Collected data entries:
>> start

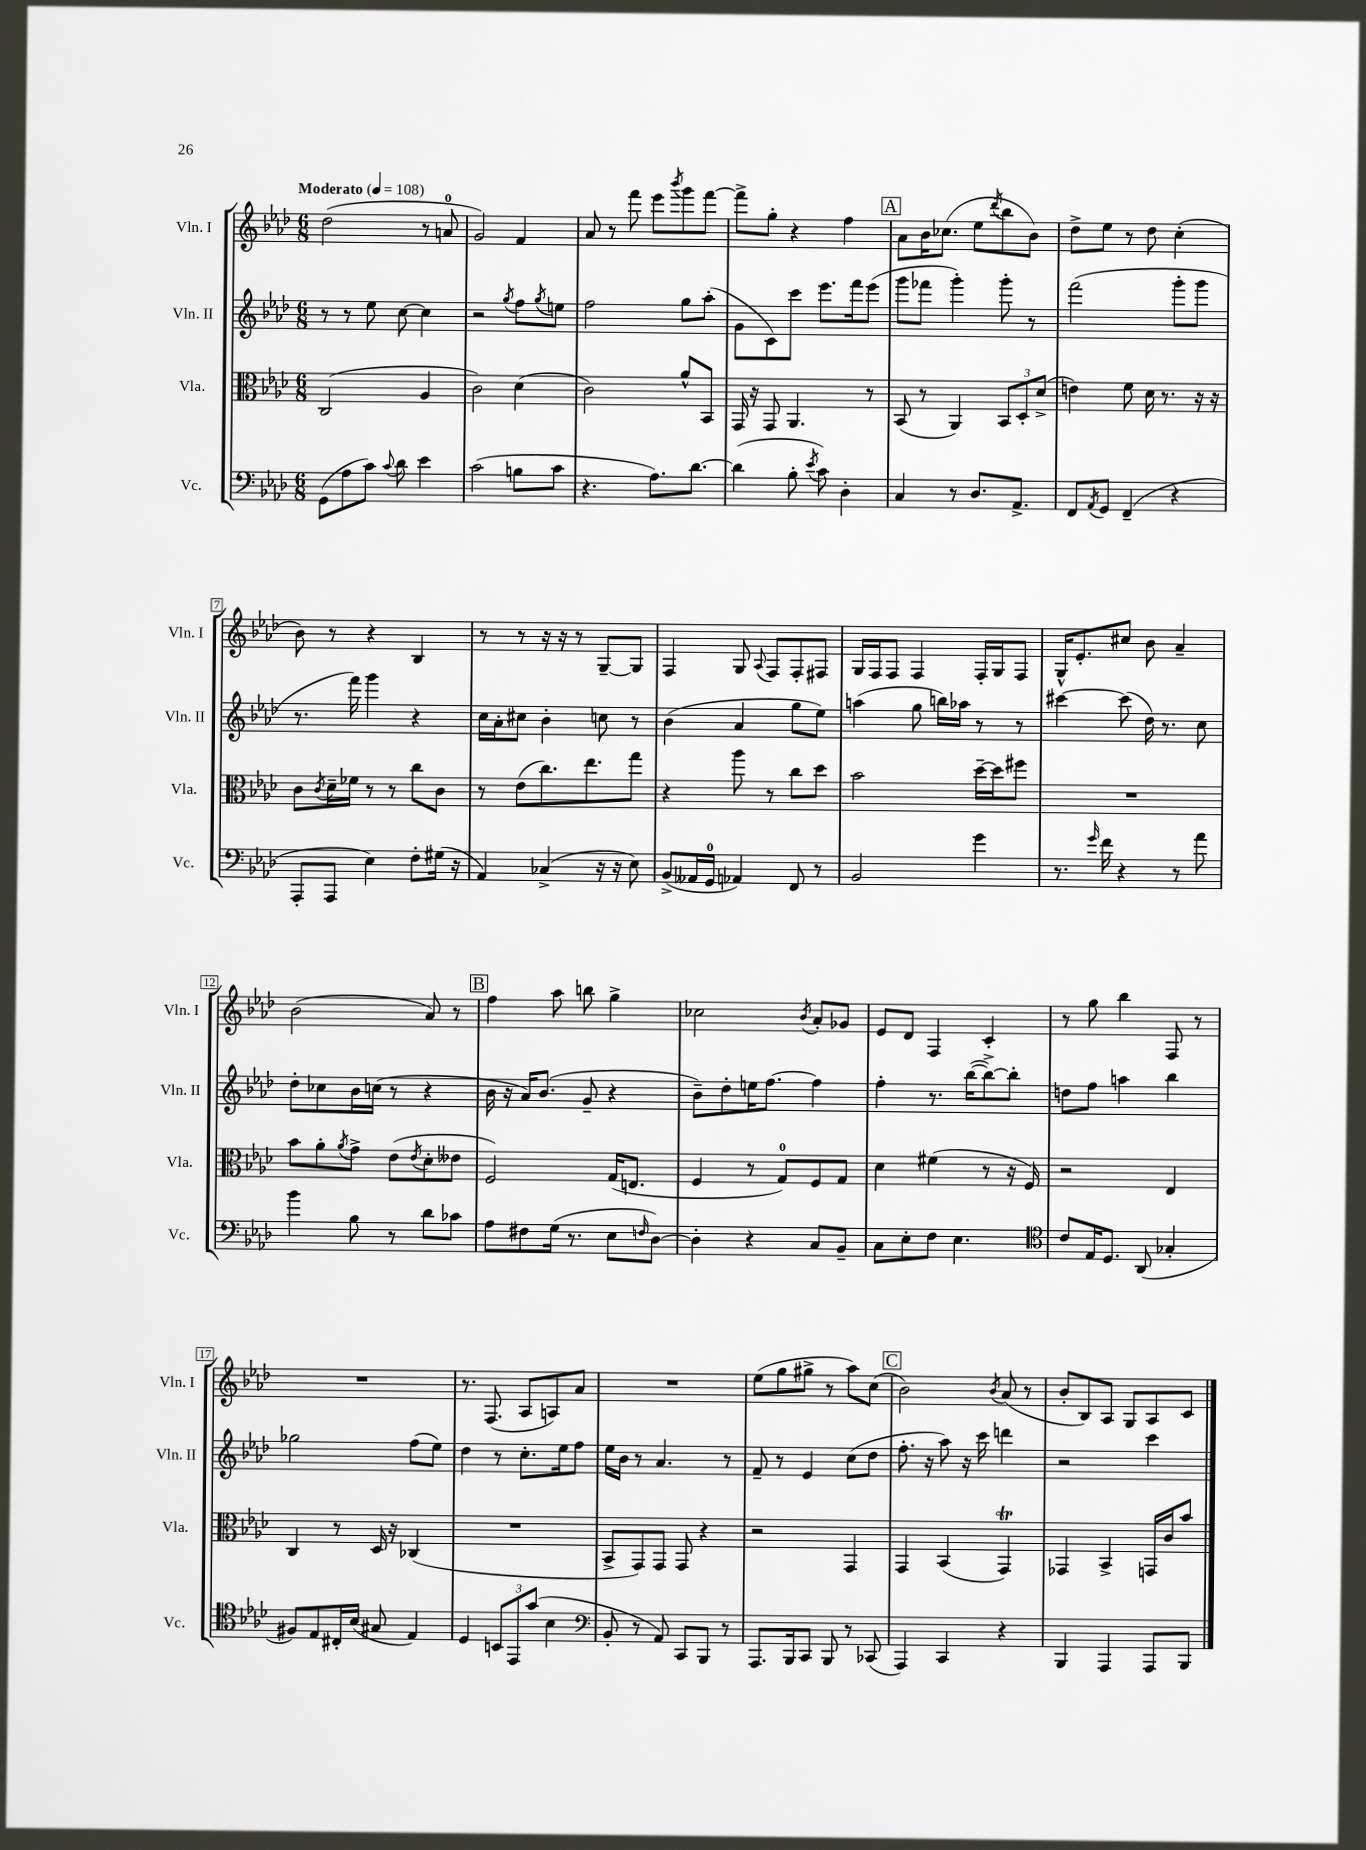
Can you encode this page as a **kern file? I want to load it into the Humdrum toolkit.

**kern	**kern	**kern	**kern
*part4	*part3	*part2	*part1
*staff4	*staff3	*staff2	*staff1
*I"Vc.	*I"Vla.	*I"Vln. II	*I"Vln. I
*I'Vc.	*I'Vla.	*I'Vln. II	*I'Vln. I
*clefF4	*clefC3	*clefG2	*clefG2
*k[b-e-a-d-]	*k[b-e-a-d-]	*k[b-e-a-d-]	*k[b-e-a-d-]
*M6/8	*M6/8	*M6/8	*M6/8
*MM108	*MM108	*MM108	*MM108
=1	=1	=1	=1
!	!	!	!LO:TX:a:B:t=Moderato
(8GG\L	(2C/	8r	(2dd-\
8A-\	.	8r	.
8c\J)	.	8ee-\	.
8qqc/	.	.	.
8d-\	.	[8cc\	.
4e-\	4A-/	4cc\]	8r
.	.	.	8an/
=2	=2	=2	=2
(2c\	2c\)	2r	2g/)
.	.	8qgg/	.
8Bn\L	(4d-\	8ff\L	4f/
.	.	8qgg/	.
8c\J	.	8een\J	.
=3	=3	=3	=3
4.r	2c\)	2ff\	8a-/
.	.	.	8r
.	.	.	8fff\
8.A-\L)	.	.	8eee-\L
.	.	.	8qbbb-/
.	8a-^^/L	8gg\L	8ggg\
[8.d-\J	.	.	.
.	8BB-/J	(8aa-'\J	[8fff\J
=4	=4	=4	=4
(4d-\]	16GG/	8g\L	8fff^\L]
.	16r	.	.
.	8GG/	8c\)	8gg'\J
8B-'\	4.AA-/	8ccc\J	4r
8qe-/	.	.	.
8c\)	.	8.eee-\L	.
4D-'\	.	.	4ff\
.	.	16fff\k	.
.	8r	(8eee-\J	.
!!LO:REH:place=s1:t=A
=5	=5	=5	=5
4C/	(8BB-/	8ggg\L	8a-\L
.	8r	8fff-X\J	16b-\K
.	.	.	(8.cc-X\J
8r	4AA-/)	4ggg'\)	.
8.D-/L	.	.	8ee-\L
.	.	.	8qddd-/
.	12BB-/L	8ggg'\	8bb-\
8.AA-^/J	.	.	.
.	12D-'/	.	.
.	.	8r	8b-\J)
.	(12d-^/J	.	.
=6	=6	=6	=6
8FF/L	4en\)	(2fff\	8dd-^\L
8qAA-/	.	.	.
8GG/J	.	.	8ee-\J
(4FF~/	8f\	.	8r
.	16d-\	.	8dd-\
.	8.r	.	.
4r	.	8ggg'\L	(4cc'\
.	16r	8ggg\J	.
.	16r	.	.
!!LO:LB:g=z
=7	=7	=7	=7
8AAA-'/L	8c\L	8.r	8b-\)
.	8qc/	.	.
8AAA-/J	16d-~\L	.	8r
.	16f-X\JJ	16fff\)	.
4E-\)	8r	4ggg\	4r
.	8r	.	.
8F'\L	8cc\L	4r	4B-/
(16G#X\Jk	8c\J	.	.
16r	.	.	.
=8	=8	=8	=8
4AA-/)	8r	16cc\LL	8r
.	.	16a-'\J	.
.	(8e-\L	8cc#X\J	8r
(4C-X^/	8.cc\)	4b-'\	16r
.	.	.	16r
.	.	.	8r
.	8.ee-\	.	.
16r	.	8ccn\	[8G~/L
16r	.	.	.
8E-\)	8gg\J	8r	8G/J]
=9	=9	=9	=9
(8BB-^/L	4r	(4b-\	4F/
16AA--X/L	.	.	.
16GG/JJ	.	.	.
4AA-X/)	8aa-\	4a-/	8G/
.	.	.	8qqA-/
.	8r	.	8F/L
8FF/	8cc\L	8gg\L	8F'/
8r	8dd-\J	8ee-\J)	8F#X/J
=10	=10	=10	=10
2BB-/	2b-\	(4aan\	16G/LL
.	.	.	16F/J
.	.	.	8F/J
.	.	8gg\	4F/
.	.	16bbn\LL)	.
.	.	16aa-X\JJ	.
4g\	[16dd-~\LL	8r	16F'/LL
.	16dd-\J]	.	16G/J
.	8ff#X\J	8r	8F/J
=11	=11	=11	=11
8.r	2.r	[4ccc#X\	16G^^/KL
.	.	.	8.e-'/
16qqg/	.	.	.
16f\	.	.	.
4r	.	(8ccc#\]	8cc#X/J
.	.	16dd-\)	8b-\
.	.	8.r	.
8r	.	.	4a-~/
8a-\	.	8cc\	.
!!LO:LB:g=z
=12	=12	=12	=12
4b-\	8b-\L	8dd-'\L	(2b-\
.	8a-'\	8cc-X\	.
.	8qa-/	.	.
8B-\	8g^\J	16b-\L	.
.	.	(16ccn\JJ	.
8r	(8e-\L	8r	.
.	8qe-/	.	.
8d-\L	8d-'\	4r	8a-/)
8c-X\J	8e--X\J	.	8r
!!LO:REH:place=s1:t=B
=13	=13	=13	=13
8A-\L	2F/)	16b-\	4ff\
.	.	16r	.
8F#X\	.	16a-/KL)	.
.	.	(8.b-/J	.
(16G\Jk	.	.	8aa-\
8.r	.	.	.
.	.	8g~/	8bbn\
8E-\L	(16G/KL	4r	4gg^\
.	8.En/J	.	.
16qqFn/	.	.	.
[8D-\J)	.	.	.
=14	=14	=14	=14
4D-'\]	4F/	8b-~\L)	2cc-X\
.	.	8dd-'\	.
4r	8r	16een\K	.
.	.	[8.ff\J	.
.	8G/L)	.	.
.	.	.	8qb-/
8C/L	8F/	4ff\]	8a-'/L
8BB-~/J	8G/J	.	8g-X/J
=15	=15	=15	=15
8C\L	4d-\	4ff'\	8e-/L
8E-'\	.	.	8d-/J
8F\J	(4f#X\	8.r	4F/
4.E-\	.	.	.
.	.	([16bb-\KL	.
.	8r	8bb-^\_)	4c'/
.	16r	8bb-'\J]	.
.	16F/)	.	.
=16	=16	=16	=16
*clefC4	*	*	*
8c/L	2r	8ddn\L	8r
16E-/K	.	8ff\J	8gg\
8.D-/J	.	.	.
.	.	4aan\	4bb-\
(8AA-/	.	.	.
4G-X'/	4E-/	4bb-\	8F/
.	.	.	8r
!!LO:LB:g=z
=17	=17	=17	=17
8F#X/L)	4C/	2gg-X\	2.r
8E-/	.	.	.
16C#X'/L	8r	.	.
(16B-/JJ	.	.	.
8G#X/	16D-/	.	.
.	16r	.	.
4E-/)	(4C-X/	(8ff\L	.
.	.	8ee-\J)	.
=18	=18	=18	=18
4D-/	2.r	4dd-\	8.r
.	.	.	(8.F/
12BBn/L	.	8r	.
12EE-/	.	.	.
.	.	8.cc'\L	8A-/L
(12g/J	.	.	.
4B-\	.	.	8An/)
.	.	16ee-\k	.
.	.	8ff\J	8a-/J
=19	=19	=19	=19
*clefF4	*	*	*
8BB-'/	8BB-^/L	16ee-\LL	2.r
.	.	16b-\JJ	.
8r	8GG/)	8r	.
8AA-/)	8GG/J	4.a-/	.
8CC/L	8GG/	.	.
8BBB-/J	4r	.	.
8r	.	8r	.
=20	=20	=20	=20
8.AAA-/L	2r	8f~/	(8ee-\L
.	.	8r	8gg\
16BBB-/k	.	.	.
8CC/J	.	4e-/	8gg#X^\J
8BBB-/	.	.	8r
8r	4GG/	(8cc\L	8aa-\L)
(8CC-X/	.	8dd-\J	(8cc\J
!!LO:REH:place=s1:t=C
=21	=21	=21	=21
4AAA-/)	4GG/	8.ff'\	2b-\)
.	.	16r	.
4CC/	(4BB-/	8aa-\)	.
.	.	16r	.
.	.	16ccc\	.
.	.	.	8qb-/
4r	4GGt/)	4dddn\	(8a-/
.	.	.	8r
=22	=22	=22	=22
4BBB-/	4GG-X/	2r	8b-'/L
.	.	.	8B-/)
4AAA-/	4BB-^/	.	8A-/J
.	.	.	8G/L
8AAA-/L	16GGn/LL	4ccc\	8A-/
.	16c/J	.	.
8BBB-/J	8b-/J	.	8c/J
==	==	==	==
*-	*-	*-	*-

>> end

What you need to do –
Show each line of the records above that contains the string "place". Only matches with the same case count.

Written answer –
!!LO:REH:place=s1:t=A
!!LO:REH:place=s1:t=B
!!LO:REH:place=s1:t=C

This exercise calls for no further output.